**WHAT TO WORK ON**
Print exactly the lines that run from the one containing "brown triangle: (95, 65) -> (108, 24), moved" to the final line of the data, both included, and print none of the pictures.

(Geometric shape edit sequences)

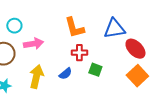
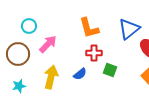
blue triangle: (114, 29) -> (129, 29), turned -30
pink arrow: (33, 44) -> (48, 44), turned -36

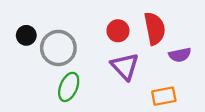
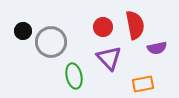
green ellipse: (69, 87) -> (74, 76), moved, turned -35

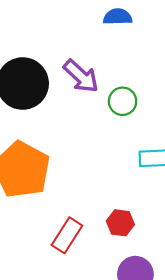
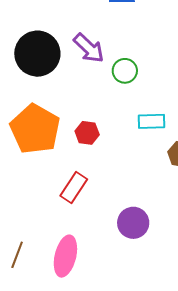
red hexagon: (120, 223) -> (87, 133), moved

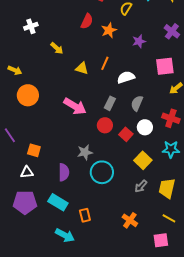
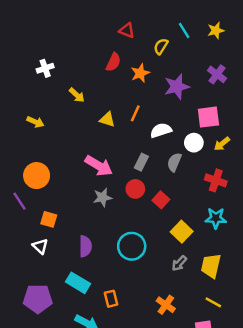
purple star: (139, 41) -> (177, 87), size x1.5
yellow arrow: (15, 70) -> (35, 122), moved
orange circle: (28, 95) -> (37, 176), moved
white circle: (145, 127) -> (194, 143), moved
gray star: (85, 152) -> (102, 197), moved
white triangle: (27, 172) -> (40, 246), turned 48
purple pentagon: (25, 202) -> (38, 299), moved

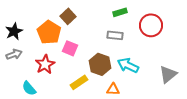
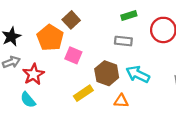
red star: (45, 64) -> (34, 74), moved

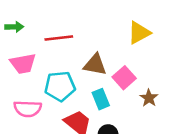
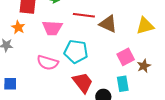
brown triangle: (95, 65) -> (108, 24), moved
brown star: (149, 98) -> (144, 66), moved
cyan rectangle: (101, 99) -> (123, 84), moved

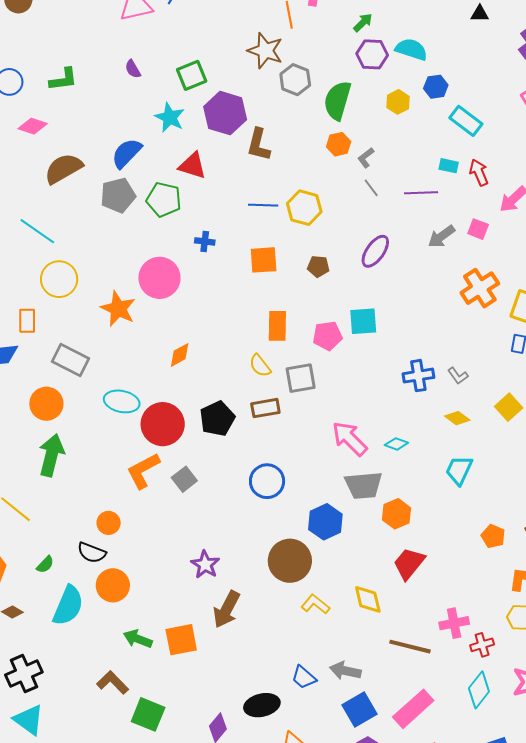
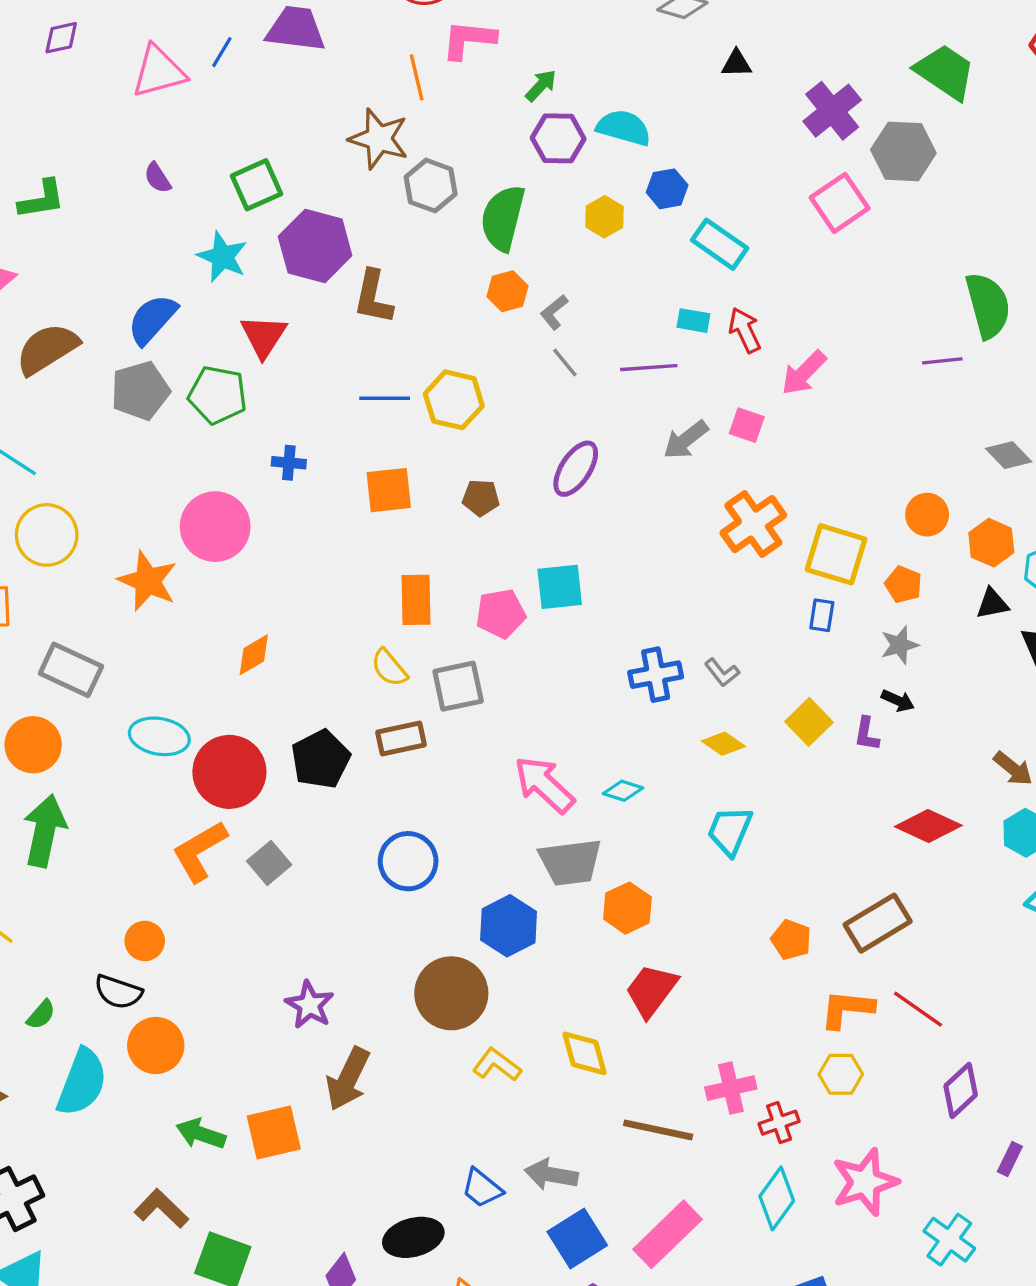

**OUTPUT OF THE EXERCISE**
brown triangle: (95, 65) -> (108, 24), moved
brown star: (149, 98) -> (144, 66), moved
cyan rectangle: (101, 99) -> (123, 84), moved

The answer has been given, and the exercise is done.